> [Object matching data]:

%%

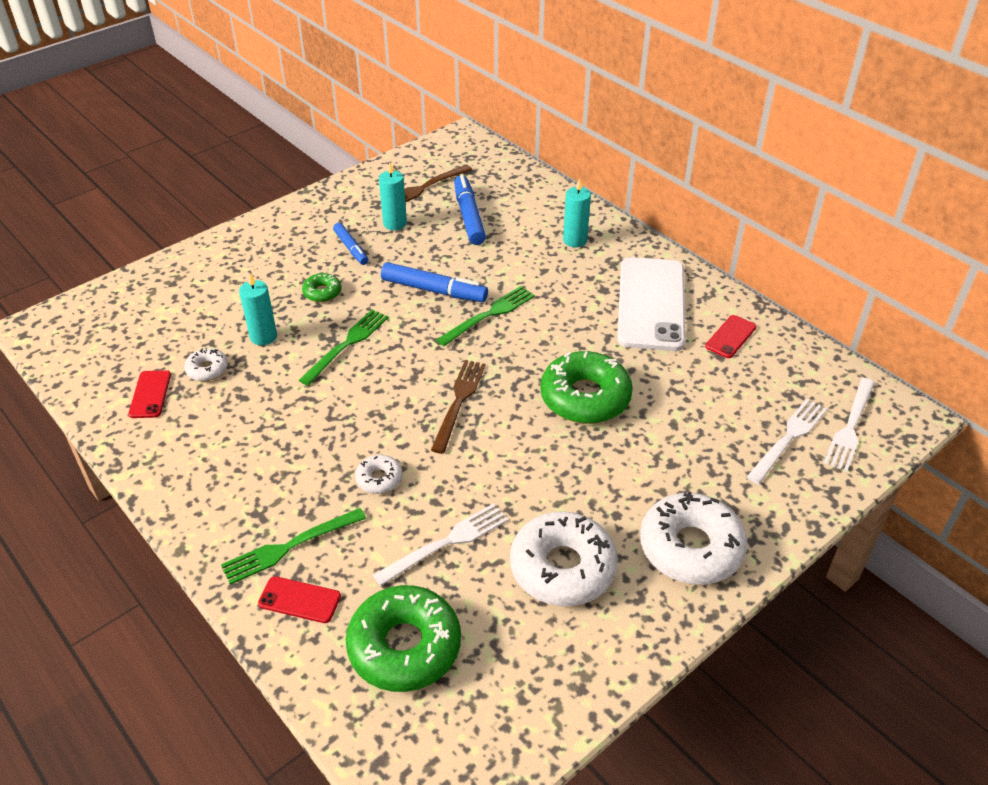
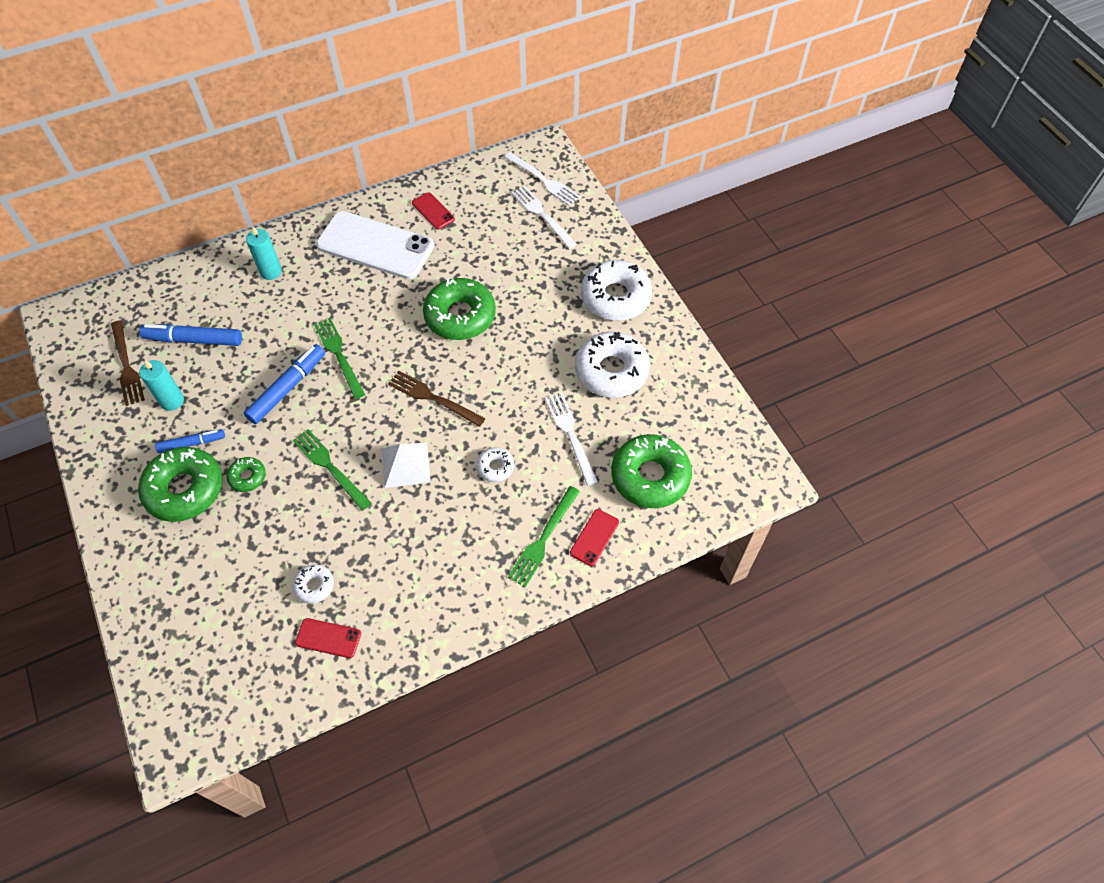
camera: 75 degrees left, 15 degrees up
(263, 337) = (289, 534): turquoise candle -> none
(289, 547) = (543, 539): green fork -> green fork turned 45 degrees clockwise
(300, 258) = (184, 489): none -> green donut
(364, 401) = (406, 465): none -> white pyramid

%%

> [PROMPT]:
State how many lines of the records above contain the word "none", giving only that number.

> [RESULT]:
3